Edit difference data:
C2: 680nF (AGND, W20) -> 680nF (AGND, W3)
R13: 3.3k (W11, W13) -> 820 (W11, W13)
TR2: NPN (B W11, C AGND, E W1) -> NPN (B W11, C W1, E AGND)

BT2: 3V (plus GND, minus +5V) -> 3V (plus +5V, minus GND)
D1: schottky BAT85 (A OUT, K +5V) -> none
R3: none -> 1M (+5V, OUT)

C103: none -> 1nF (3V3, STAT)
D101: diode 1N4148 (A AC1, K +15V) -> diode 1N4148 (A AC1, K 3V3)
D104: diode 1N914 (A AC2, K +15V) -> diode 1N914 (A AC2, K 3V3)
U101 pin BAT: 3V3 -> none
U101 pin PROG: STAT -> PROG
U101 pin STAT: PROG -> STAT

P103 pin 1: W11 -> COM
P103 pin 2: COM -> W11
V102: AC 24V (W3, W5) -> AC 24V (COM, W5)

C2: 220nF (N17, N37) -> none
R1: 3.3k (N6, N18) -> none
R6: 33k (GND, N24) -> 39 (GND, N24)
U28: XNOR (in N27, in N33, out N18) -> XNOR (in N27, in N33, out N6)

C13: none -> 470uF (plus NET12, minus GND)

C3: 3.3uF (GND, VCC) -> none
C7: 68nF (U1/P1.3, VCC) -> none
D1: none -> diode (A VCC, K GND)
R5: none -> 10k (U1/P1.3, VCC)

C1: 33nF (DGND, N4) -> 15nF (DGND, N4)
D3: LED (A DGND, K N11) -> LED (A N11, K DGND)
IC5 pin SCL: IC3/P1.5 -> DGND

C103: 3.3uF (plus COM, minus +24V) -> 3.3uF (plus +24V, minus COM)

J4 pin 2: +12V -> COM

PROBLEM REQUIREMENTS:
The lines above need to be restated word for word, all of them.

ANSWER BOX:
C2: 680nF (AGND, W20) -> 680nF (AGND, W3)
R13: 3.3k (W11, W13) -> 820 (W11, W13)
TR2: NPN (B W11, C AGND, E W1) -> NPN (B W11, C W1, E AGND)

BT2: 3V (plus GND, minus +5V) -> 3V (plus +5V, minus GND)
D1: schottky BAT85 (A OUT, K +5V) -> none
R3: none -> 1M (+5V, OUT)

C103: none -> 1nF (3V3, STAT)
D101: diode 1N4148 (A AC1, K +15V) -> diode 1N4148 (A AC1, K 3V3)
D104: diode 1N914 (A AC2, K +15V) -> diode 1N914 (A AC2, K 3V3)
U101 pin BAT: 3V3 -> none
U101 pin PROG: STAT -> PROG
U101 pin STAT: PROG -> STAT

P103 pin 1: W11 -> COM
P103 pin 2: COM -> W11
V102: AC 24V (W3, W5) -> AC 24V (COM, W5)

C2: 220nF (N17, N37) -> none
R1: 3.3k (N6, N18) -> none
R6: 33k (GND, N24) -> 39 (GND, N24)
U28: XNOR (in N27, in N33, out N18) -> XNOR (in N27, in N33, out N6)

C13: none -> 470uF (plus NET12, minus GND)

C3: 3.3uF (GND, VCC) -> none
C7: 68nF (U1/P1.3, VCC) -> none
D1: none -> diode (A VCC, K GND)
R5: none -> 10k (U1/P1.3, VCC)

C1: 33nF (DGND, N4) -> 15nF (DGND, N4)
D3: LED (A DGND, K N11) -> LED (A N11, K DGND)
IC5 pin SCL: IC3/P1.5 -> DGND

C103: 3.3uF (plus COM, minus +24V) -> 3.3uF (plus +24V, minus COM)

J4 pin 2: +12V -> COM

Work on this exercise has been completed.